● Dataset entries:
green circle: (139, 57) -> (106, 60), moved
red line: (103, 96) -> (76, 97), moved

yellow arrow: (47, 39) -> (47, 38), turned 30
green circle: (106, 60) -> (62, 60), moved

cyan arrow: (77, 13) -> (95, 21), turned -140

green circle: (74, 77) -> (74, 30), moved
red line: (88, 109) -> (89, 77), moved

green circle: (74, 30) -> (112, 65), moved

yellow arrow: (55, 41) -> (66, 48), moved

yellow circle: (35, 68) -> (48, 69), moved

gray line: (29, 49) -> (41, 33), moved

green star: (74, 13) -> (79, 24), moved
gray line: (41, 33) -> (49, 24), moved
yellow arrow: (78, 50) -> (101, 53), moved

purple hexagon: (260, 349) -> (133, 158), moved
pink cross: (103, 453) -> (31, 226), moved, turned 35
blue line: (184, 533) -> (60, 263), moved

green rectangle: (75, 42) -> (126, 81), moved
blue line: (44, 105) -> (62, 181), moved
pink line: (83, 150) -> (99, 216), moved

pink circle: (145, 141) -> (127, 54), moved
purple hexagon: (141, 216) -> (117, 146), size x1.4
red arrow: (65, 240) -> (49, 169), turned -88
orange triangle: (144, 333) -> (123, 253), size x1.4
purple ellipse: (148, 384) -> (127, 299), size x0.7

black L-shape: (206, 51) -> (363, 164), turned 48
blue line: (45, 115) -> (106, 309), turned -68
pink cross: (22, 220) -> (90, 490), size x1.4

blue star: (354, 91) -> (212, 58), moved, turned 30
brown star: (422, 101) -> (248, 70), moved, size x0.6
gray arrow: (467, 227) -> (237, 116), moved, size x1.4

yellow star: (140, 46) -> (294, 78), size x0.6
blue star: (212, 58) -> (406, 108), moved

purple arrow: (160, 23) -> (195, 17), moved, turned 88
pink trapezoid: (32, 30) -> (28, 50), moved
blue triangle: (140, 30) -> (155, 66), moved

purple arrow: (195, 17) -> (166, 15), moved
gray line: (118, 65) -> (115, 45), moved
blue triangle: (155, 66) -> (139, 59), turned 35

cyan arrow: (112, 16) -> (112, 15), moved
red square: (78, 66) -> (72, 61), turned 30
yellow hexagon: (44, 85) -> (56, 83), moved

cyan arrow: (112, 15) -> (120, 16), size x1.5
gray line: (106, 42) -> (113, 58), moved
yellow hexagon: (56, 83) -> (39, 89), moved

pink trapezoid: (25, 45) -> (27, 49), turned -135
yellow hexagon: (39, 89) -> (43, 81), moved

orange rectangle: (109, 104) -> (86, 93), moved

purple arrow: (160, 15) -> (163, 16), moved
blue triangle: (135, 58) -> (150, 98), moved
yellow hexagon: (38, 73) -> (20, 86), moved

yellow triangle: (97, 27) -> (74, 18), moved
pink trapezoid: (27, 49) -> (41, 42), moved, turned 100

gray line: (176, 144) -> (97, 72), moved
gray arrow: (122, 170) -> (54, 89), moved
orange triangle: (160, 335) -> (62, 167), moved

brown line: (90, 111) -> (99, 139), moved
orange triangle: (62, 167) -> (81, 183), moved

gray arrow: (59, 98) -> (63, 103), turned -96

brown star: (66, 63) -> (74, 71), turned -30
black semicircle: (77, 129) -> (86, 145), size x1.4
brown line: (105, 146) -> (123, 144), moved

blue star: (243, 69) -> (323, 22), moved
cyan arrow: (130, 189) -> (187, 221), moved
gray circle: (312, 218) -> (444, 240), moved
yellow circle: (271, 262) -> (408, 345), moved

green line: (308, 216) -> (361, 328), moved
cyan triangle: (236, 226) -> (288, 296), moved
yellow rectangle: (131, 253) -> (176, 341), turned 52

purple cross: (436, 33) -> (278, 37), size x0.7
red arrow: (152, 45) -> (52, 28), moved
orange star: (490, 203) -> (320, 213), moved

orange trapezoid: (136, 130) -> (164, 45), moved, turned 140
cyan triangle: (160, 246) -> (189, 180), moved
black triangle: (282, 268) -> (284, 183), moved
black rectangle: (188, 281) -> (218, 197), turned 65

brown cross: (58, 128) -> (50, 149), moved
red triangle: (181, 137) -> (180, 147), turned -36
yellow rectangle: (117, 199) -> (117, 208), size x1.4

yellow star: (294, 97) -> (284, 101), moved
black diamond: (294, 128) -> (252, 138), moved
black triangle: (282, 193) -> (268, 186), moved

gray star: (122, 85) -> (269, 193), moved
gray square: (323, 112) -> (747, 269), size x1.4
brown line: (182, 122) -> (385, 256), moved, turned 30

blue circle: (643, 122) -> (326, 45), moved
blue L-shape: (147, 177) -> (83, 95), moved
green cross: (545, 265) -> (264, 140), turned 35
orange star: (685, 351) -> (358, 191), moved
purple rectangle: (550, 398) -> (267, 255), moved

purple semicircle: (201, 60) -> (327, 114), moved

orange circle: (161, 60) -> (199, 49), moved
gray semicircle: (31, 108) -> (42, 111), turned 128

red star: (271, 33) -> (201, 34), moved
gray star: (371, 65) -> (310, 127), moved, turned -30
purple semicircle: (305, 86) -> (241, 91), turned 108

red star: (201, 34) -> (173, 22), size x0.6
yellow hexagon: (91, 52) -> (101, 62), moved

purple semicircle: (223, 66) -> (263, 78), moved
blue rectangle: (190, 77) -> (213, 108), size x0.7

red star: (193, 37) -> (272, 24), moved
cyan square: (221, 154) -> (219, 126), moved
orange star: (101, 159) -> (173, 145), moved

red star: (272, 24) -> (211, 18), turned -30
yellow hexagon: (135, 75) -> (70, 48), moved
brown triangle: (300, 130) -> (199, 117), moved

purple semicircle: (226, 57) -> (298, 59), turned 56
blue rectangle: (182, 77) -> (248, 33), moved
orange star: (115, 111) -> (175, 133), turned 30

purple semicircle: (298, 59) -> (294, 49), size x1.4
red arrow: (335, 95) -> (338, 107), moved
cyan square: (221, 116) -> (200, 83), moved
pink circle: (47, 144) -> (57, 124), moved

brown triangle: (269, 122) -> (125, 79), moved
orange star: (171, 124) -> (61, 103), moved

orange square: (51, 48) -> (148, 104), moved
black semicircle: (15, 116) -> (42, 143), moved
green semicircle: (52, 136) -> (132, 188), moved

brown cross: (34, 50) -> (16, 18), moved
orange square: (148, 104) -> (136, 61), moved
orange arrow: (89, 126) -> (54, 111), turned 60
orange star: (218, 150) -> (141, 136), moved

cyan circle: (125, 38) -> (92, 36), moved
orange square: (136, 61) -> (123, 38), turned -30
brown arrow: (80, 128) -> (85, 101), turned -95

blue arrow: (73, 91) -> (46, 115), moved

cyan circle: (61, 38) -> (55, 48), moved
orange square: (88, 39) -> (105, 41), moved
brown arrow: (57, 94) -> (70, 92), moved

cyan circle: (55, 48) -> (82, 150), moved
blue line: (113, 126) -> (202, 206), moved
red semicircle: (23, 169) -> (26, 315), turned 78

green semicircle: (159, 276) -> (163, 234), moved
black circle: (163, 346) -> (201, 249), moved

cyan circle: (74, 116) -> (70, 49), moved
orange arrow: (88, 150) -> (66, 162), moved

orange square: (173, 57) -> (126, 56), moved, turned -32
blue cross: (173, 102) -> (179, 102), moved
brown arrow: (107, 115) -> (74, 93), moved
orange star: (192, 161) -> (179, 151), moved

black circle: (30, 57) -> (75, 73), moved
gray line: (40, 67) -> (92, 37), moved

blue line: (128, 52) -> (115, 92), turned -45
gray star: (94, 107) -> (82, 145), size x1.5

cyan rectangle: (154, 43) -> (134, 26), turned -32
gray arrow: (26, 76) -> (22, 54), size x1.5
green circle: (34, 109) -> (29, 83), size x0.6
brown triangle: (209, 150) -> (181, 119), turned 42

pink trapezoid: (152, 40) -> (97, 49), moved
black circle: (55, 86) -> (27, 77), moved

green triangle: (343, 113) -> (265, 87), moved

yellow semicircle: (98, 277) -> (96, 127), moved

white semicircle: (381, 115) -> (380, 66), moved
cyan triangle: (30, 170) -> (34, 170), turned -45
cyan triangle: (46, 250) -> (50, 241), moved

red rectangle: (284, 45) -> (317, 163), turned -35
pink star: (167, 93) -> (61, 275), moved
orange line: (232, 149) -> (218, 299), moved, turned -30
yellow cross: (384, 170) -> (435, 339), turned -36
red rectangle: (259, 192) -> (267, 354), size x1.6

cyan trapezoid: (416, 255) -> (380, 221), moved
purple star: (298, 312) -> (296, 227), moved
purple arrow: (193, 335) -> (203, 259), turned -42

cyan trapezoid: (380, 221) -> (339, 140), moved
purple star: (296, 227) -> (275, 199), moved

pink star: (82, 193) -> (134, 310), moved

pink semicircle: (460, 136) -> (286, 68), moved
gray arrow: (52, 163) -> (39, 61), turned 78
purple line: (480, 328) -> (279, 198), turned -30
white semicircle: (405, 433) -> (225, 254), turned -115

● WHAT YOU NEED TO DO:
What do the lines above say from the one containing "pink trapezoid: (27, 49)" down to the one containing "orange circle: (161, 60) -> (199, 49), moved"? Return them exactly, both end lines included, and only them.

● WRITTEN RESPONSE:
pink trapezoid: (27, 49) -> (41, 42), moved, turned 100

gray line: (176, 144) -> (97, 72), moved
gray arrow: (122, 170) -> (54, 89), moved
orange triangle: (160, 335) -> (62, 167), moved

brown line: (90, 111) -> (99, 139), moved
orange triangle: (62, 167) -> (81, 183), moved

gray arrow: (59, 98) -> (63, 103), turned -96

brown star: (66, 63) -> (74, 71), turned -30
black semicircle: (77, 129) -> (86, 145), size x1.4
brown line: (105, 146) -> (123, 144), moved

blue star: (243, 69) -> (323, 22), moved
cyan arrow: (130, 189) -> (187, 221), moved
gray circle: (312, 218) -> (444, 240), moved
yellow circle: (271, 262) -> (408, 345), moved

green line: (308, 216) -> (361, 328), moved
cyan triangle: (236, 226) -> (288, 296), moved
yellow rectangle: (131, 253) -> (176, 341), turned 52

purple cross: (436, 33) -> (278, 37), size x0.7
red arrow: (152, 45) -> (52, 28), moved
orange star: (490, 203) -> (320, 213), moved

orange trapezoid: (136, 130) -> (164, 45), moved, turned 140
cyan triangle: (160, 246) -> (189, 180), moved
black triangle: (282, 268) -> (284, 183), moved
black rectangle: (188, 281) -> (218, 197), turned 65

brown cross: (58, 128) -> (50, 149), moved
red triangle: (181, 137) -> (180, 147), turned -36
yellow rectangle: (117, 199) -> (117, 208), size x1.4

yellow star: (294, 97) -> (284, 101), moved
black diamond: (294, 128) -> (252, 138), moved
black triangle: (282, 193) -> (268, 186), moved

gray star: (122, 85) -> (269, 193), moved
gray square: (323, 112) -> (747, 269), size x1.4
brown line: (182, 122) -> (385, 256), moved, turned 30

blue circle: (643, 122) -> (326, 45), moved
blue L-shape: (147, 177) -> (83, 95), moved
green cross: (545, 265) -> (264, 140), turned 35
orange star: (685, 351) -> (358, 191), moved
purple rectangle: (550, 398) -> (267, 255), moved

purple semicircle: (201, 60) -> (327, 114), moved

orange circle: (161, 60) -> (199, 49), moved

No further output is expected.